DATA FOR THIS TASK:
____________________

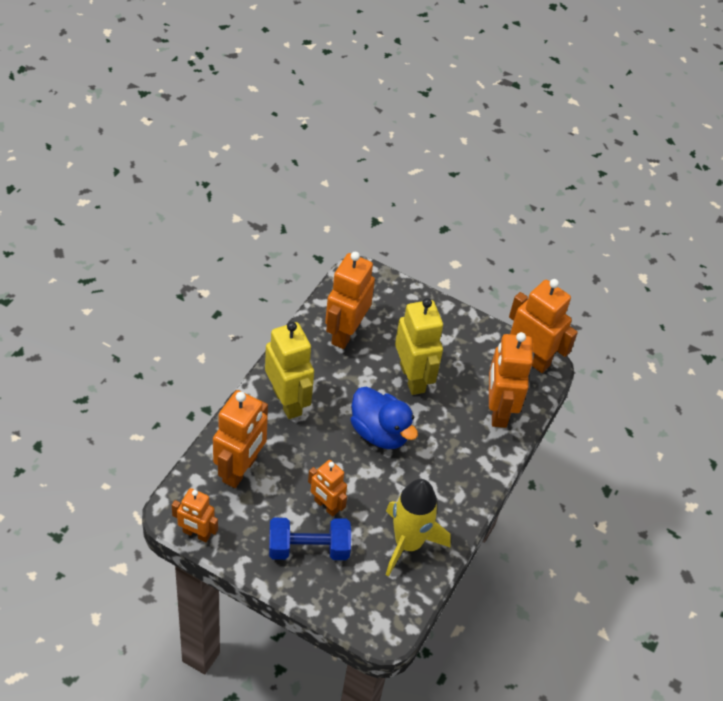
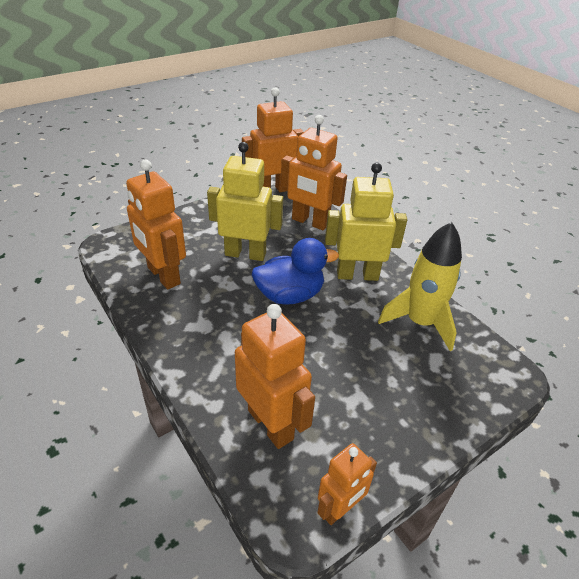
camera: 60 degrees left, 10 degrees down
(287, 401) = (209, 347): yellow robot -> yellow robot (357, 275)
(308, 548) = (400, 400): blue dumbbell -> none
(326, 506) = (353, 365): orange robot -> none

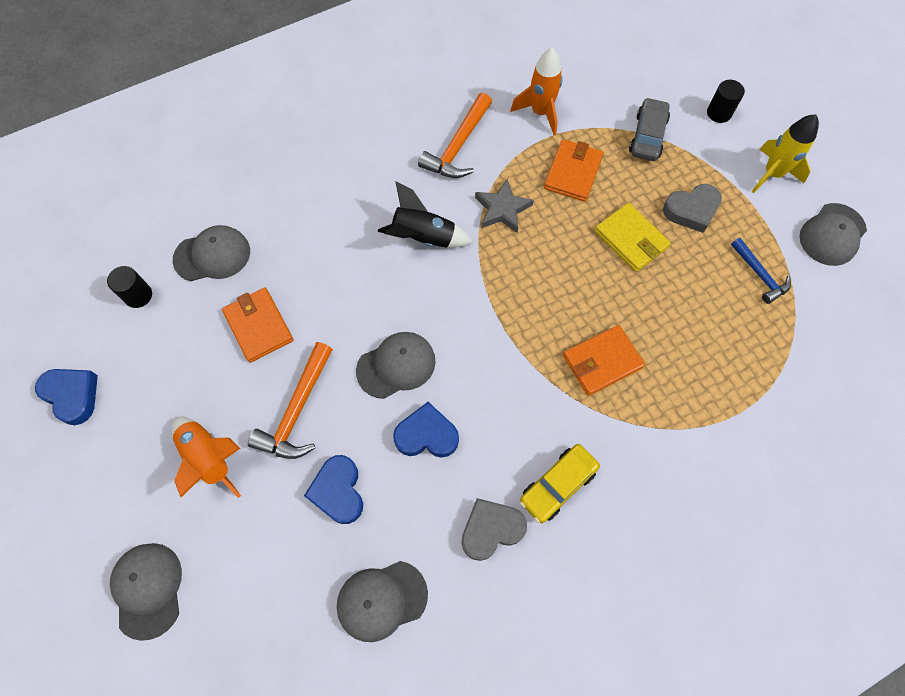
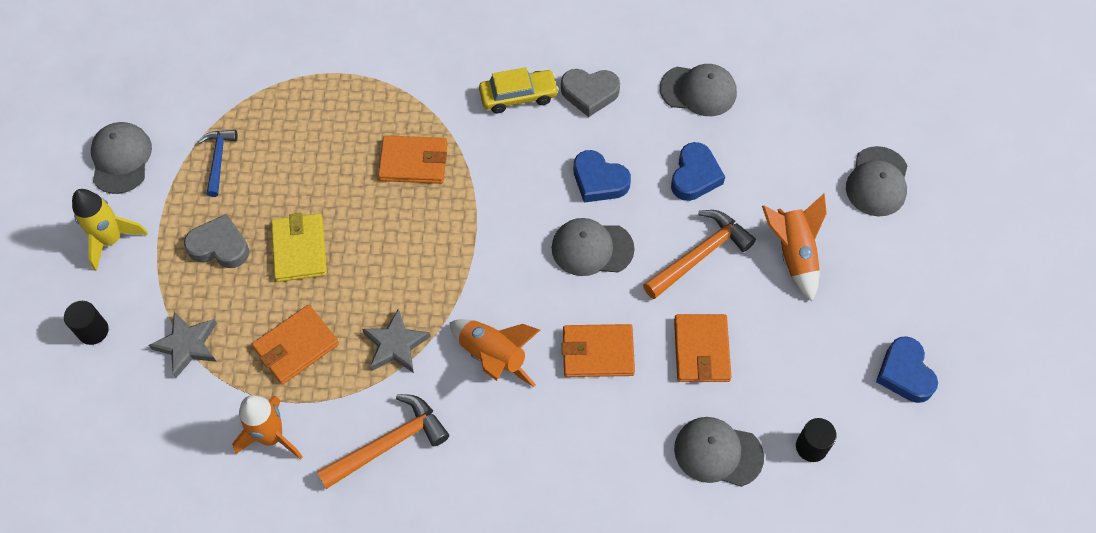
camera: 150 degrees left, 5 degrees down
(343, 281) = (598, 352): none -> orange wallet
(423, 238) = (493, 356): black rocket -> orange rocket
(647, 136) = (187, 345): grey car -> grey star
(832, 234) = (121, 159): grey cap -> grey cap turned 75 degrees counterclockwise

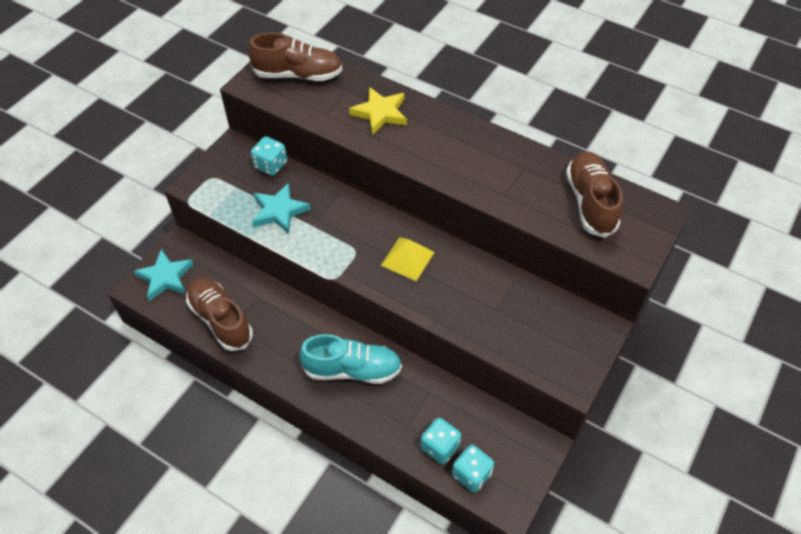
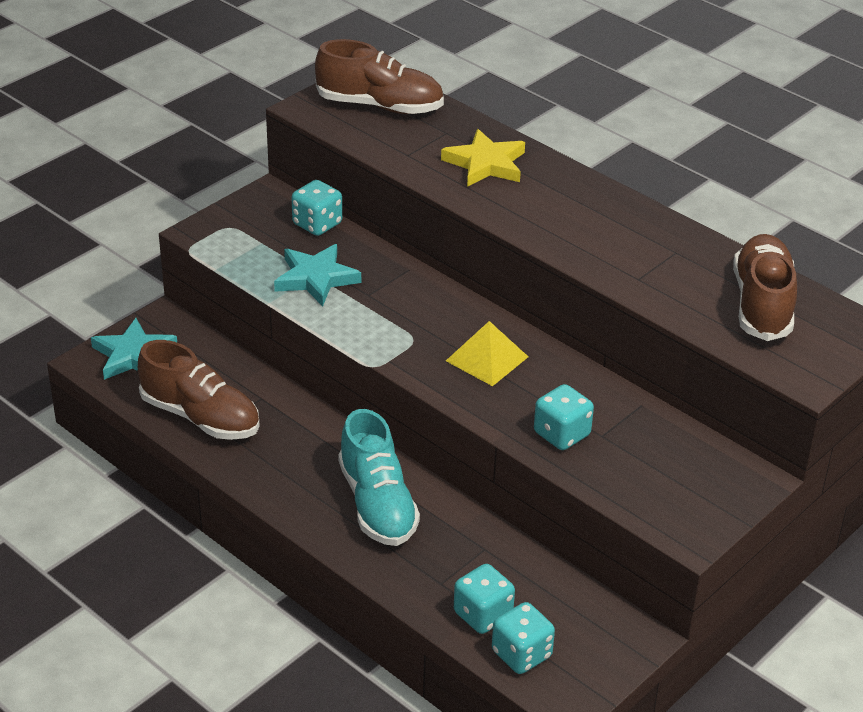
camera: 10 degrees right, 15 degrees down
(221, 320) = (201, 417): brown shoe -> brown shoe turned 150 degrees clockwise
(352, 369) = (377, 504): turquoise shoe -> turquoise shoe turned 60 degrees clockwise
(470, 313) = (561, 434): none -> turquoise dice

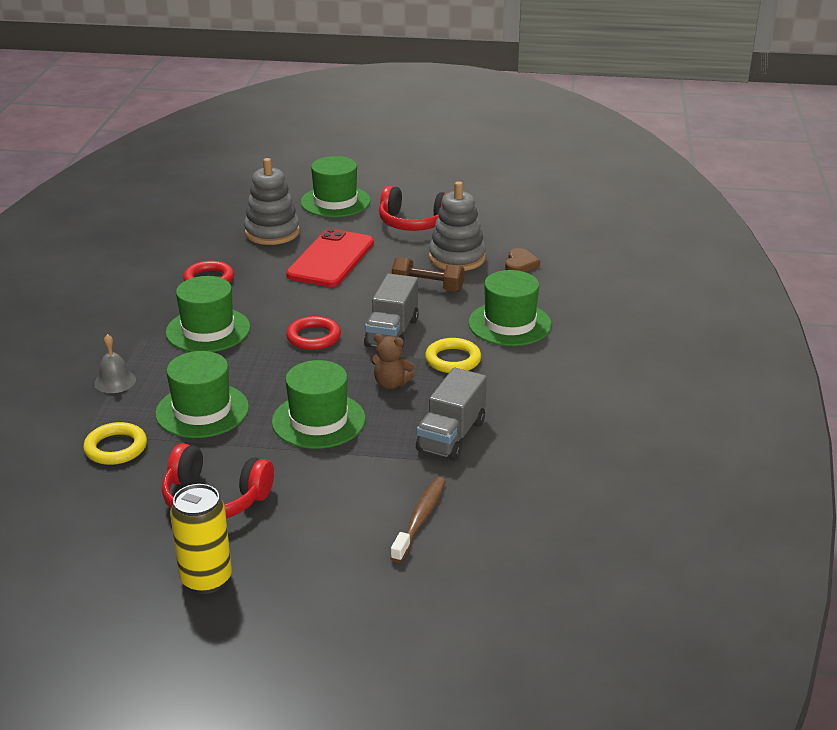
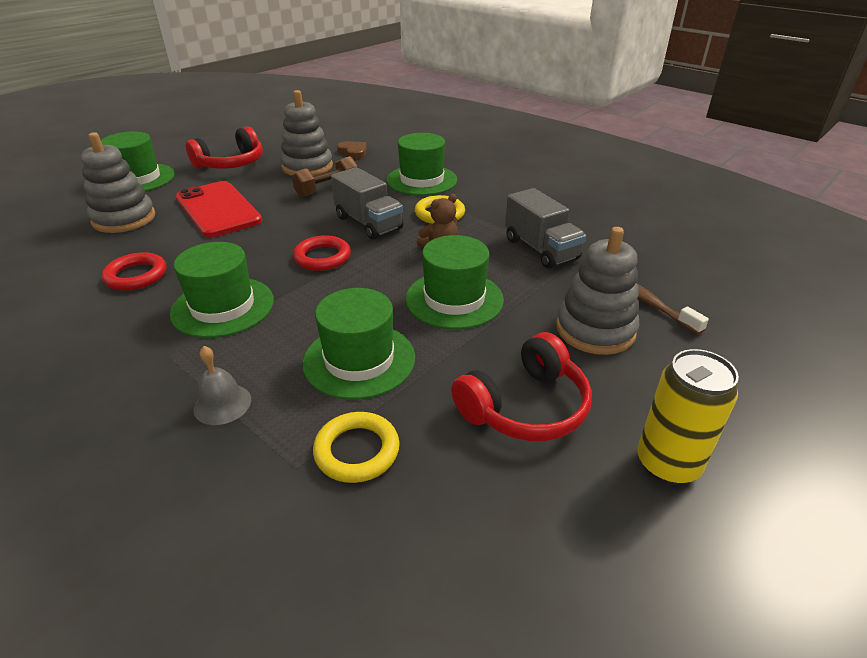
camera: 55 degrees left, 5 degrees up
(345, 503) = (595, 330): none -> grey stacking toy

____________________

WHAT YOU NEED TO DO:
Go through the records and copy each line with "camera" in it.

EXERCISE RESPONSE:
camera: 60 degrees left, 10 degrees down
camera: 150 degrees left, 5 degrees down
camera: 10 degrees right, 15 degrees down
camera: 55 degrees left, 5 degrees up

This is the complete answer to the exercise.